• _Your instructions_
What lines in the records below contain the string "domino"? Copy every one.

• _Exercise data_
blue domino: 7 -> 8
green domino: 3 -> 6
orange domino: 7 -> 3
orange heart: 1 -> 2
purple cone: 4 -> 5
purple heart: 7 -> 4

==

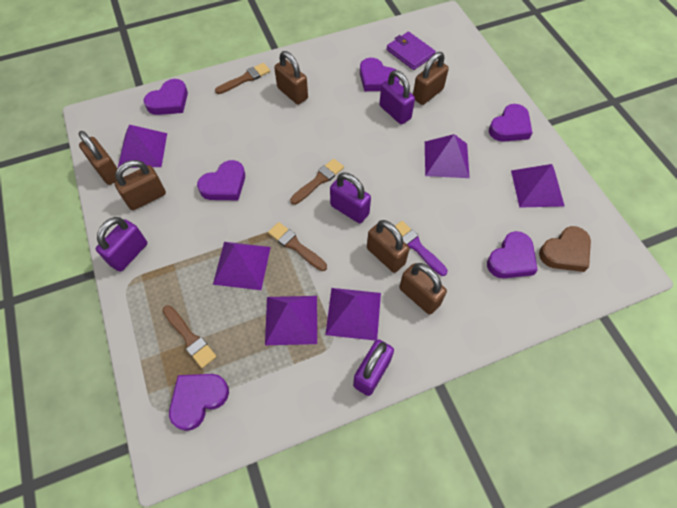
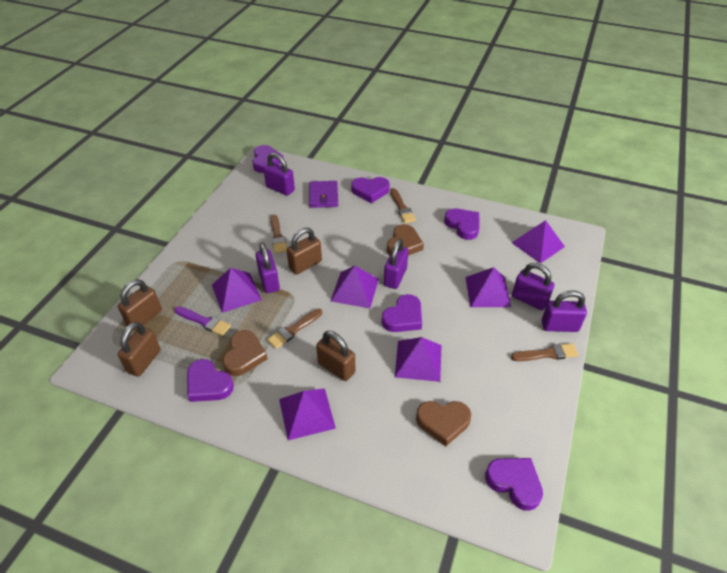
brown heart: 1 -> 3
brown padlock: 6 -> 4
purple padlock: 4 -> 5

• _Response to this exercise_
blue domino: 7 -> 8
green domino: 3 -> 6
orange domino: 7 -> 3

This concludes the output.